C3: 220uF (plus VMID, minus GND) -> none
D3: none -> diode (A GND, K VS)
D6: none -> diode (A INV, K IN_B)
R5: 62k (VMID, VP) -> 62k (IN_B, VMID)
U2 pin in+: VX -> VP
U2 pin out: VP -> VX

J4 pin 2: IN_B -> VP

::::

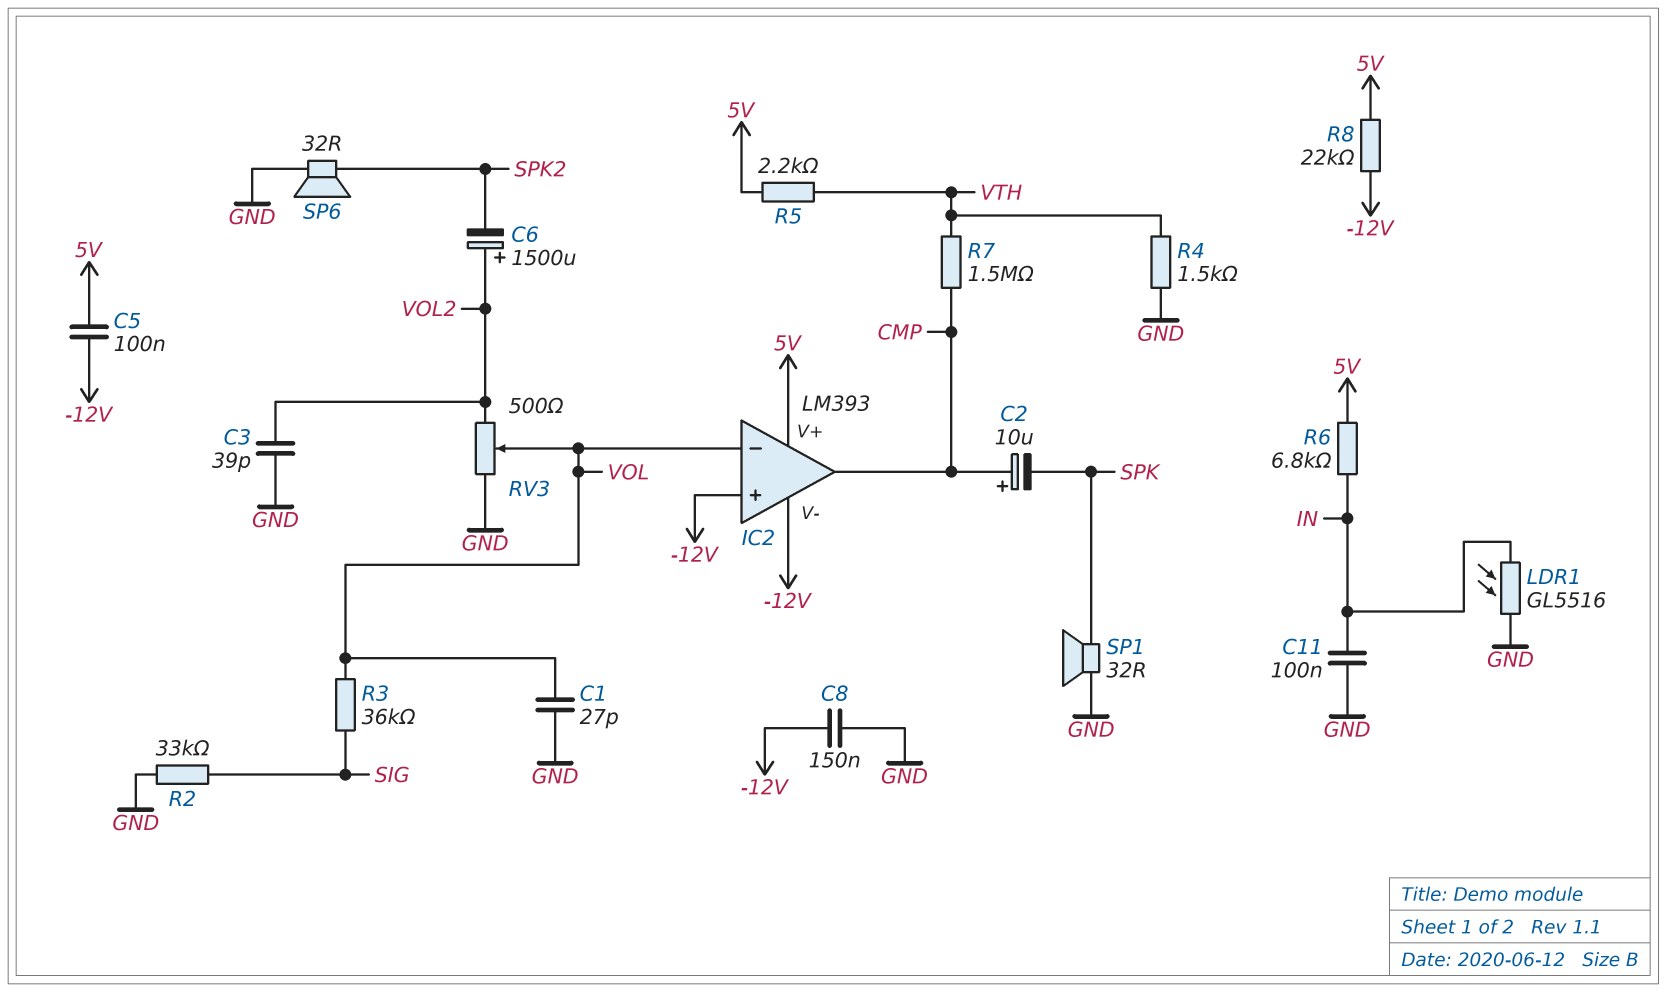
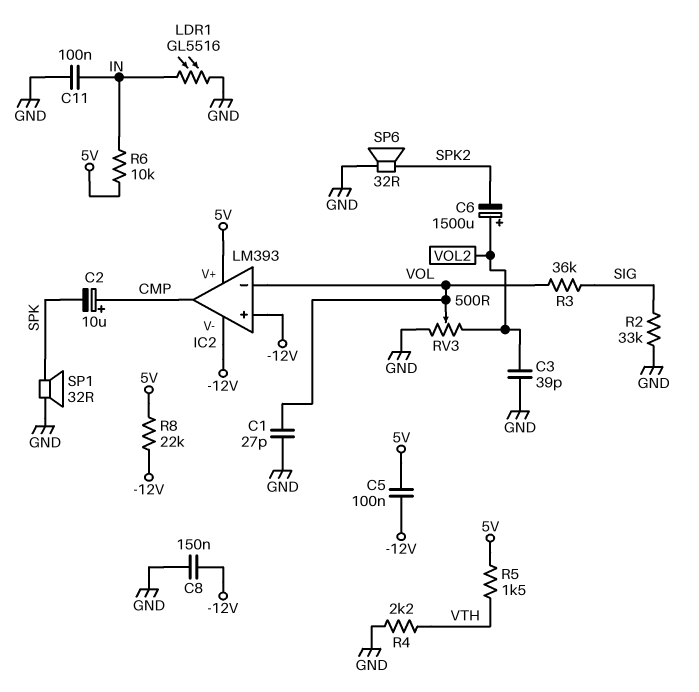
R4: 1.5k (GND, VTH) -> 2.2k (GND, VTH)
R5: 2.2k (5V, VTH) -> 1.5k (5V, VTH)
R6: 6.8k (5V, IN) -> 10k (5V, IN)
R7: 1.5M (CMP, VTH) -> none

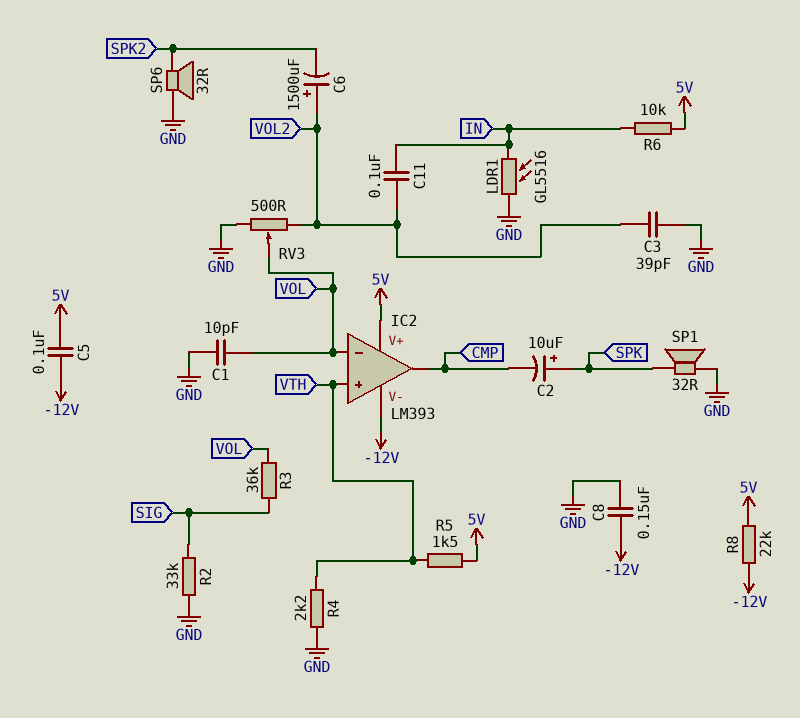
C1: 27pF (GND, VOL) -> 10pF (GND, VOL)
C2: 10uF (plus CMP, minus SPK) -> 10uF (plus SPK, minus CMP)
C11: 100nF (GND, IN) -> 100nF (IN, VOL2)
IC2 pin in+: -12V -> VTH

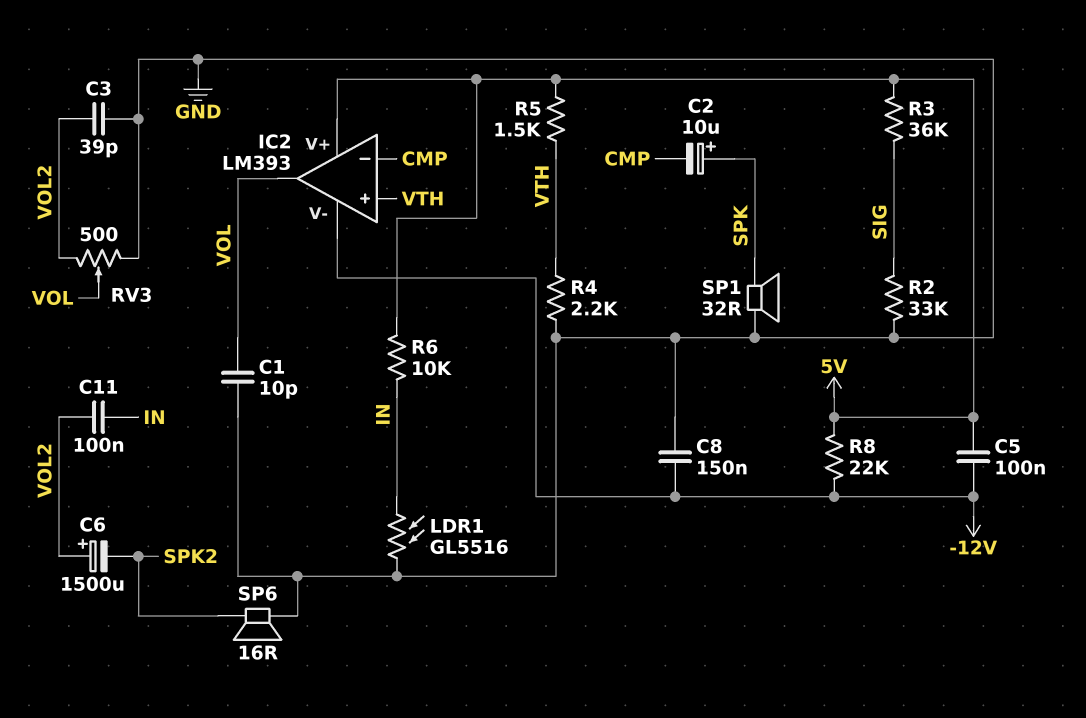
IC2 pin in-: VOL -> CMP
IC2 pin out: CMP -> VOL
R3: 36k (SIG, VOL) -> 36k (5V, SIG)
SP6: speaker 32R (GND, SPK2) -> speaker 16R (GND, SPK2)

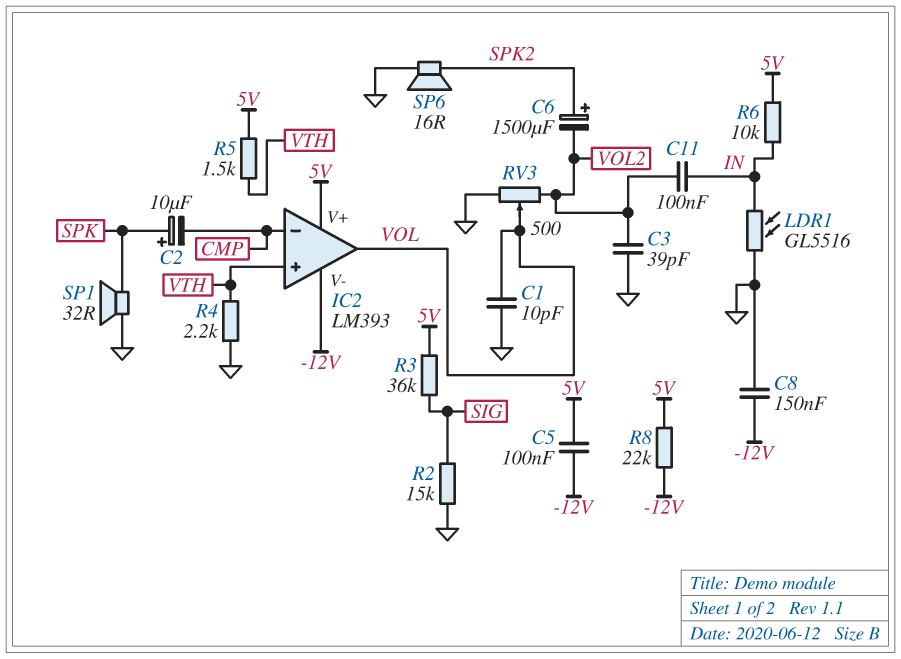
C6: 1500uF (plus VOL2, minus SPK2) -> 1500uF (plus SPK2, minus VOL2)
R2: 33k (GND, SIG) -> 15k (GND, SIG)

::::

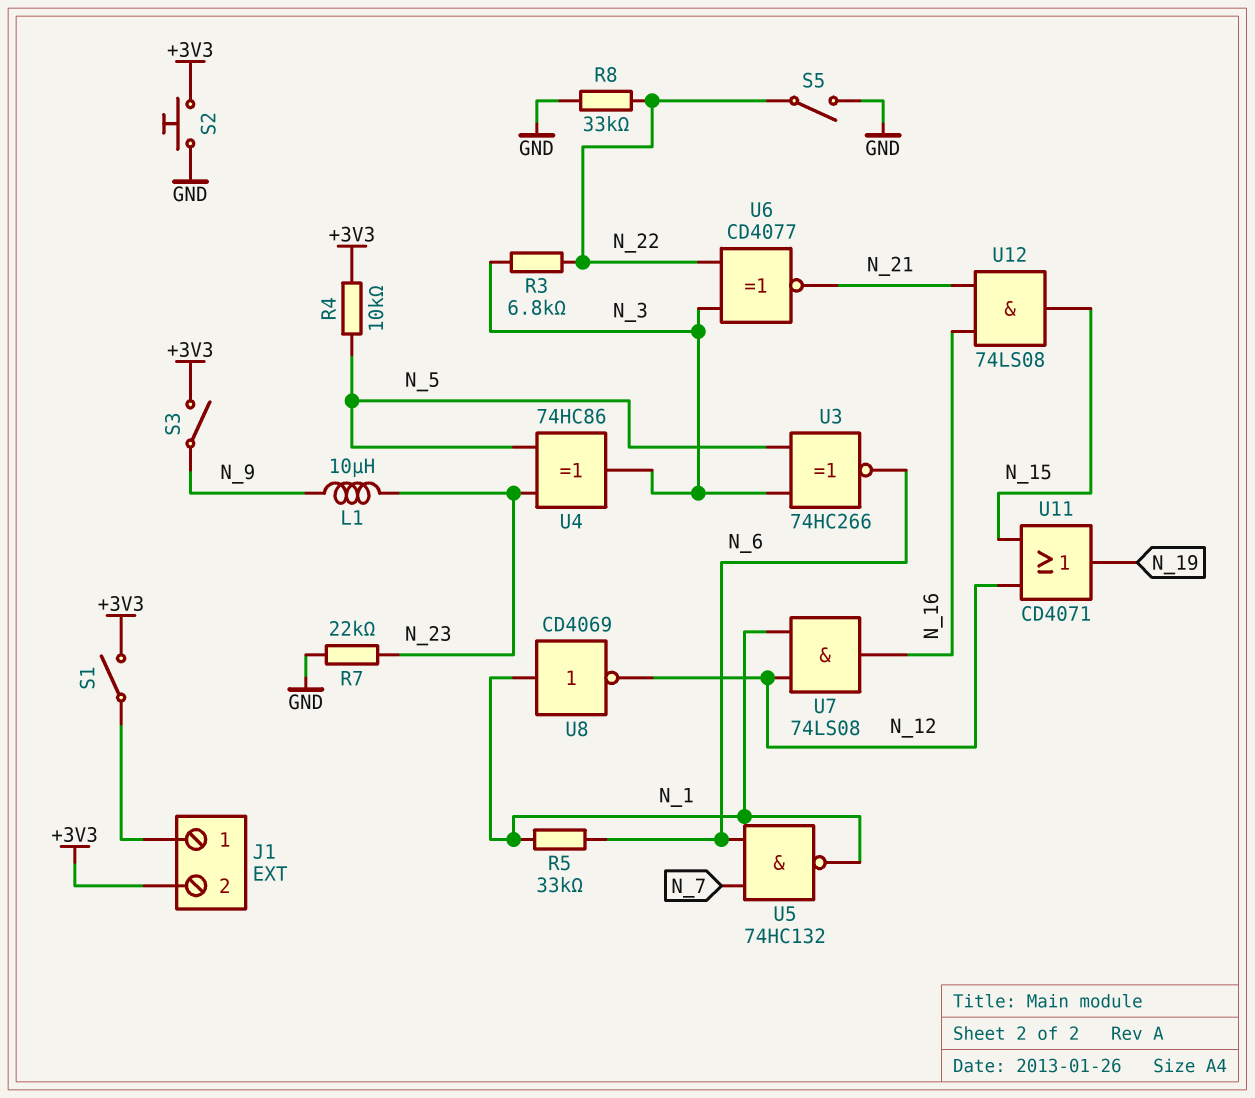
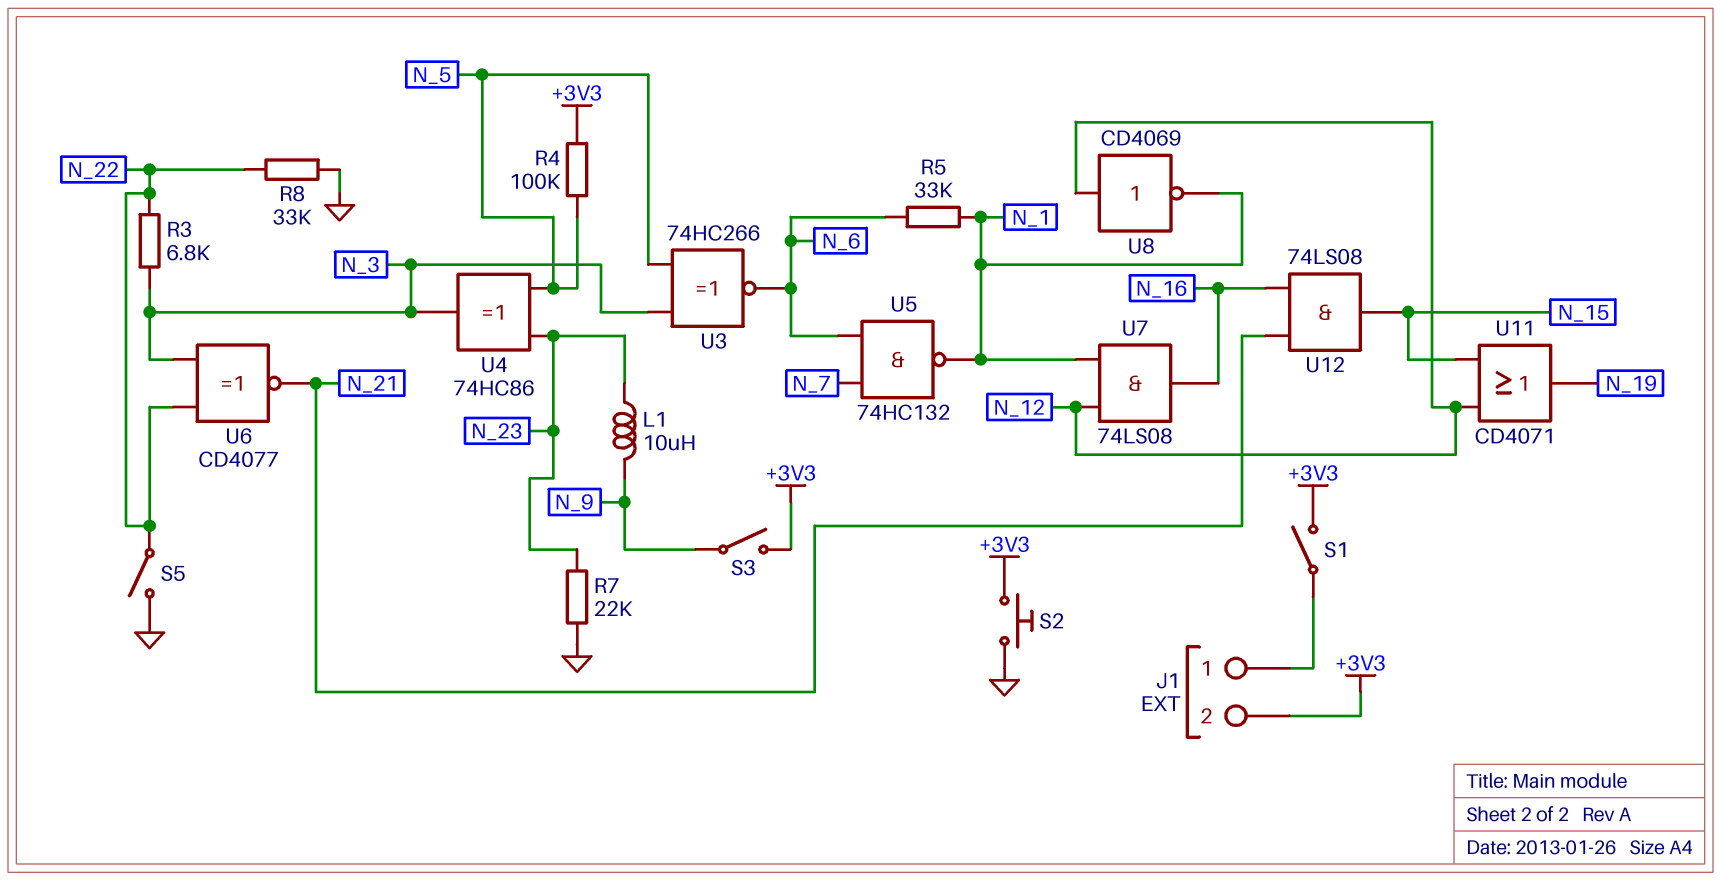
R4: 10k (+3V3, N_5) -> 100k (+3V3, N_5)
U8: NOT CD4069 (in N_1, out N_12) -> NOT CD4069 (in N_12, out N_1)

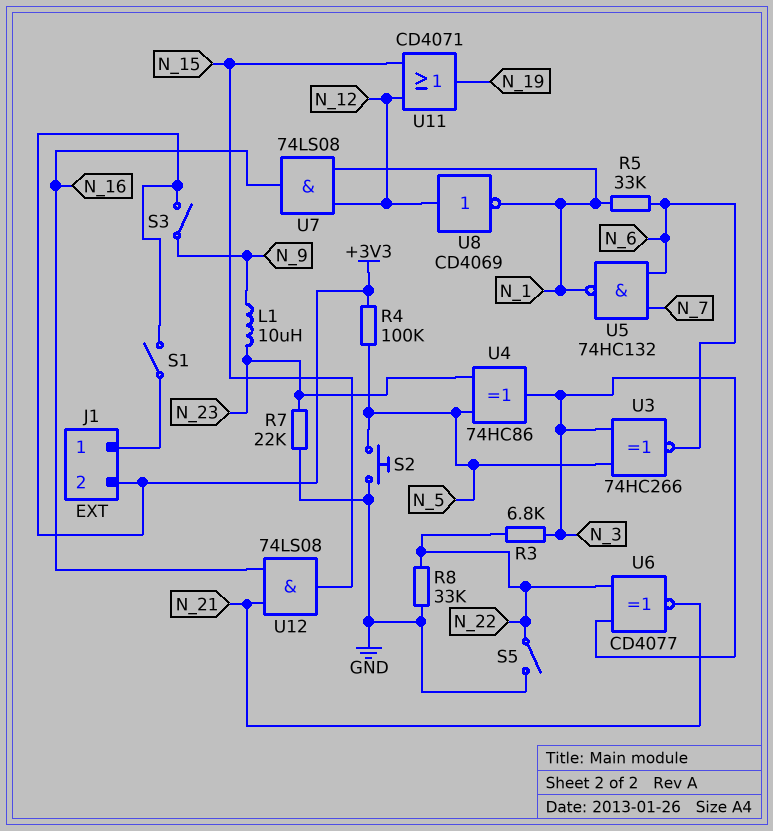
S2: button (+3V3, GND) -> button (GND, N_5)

::::

*Task item*. Copy only these lines from the records above, exactly: the one with "IC2 pin in-: VOL -> CMP", the one with "R2: 33k (GND, SIG) -> 15k (GND, SIG)", and those between. Skip the pictures.

*Finished task*.
IC2 pin in-: VOL -> CMP
IC2 pin out: CMP -> VOL
R3: 36k (SIG, VOL) -> 36k (5V, SIG)
SP6: speaker 32R (GND, SPK2) -> speaker 16R (GND, SPK2)

C6: 1500uF (plus VOL2, minus SPK2) -> 1500uF (plus SPK2, minus VOL2)
R2: 33k (GND, SIG) -> 15k (GND, SIG)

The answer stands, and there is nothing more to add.